Aim of the exercise - When you reach the line containing "(268, 217) = (330, 211): purple" in the records below, start copying exactly, and stop once you have copied the line containing "(494, 215) = (602, 295): grey".

Supplied material -
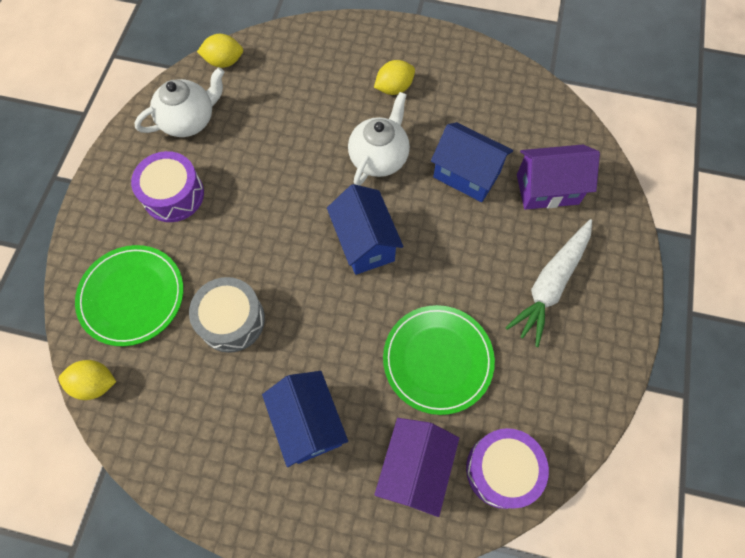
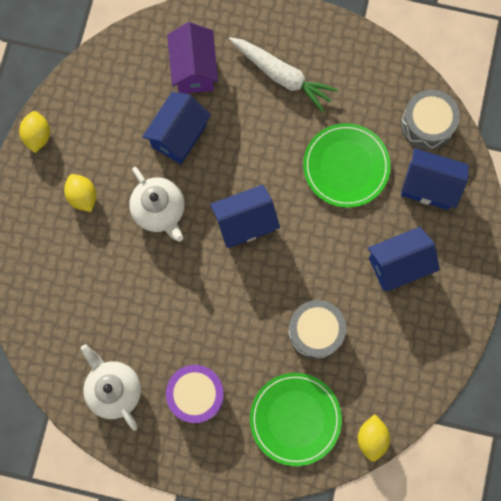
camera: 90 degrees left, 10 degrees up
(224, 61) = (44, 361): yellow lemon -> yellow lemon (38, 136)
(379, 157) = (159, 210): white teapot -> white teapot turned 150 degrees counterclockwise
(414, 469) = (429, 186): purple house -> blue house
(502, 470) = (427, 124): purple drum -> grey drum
...
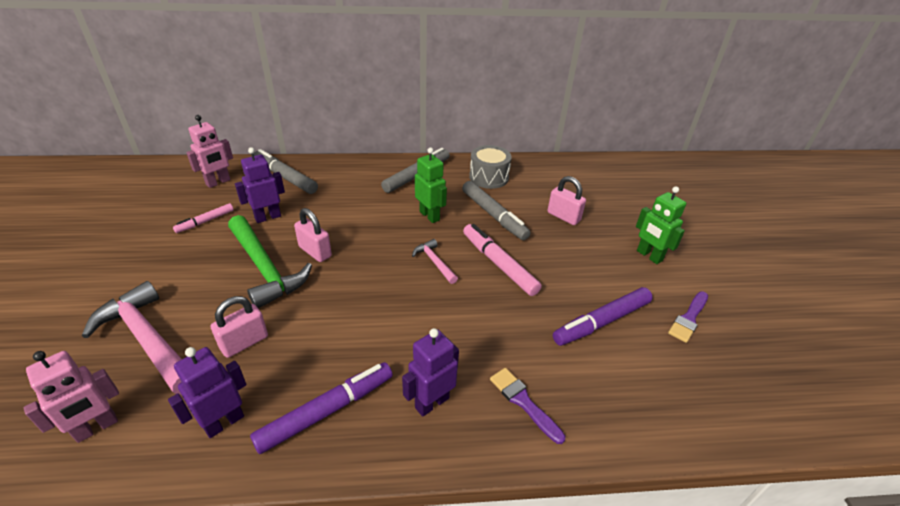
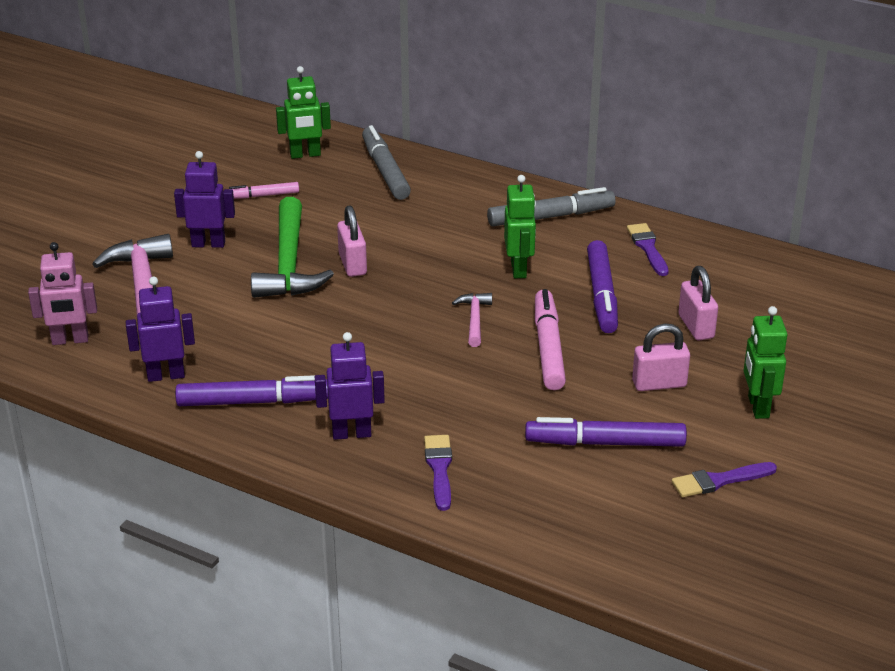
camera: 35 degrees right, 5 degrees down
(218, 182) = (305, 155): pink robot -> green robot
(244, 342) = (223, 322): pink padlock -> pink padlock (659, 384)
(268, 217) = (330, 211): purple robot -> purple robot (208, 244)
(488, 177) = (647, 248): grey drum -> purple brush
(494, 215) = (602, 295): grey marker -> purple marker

Task output -
(268, 217) = (330, 211): purple robot -> purple robot (208, 244)
(488, 177) = (647, 248): grey drum -> purple brush
(494, 215) = (602, 295): grey marker -> purple marker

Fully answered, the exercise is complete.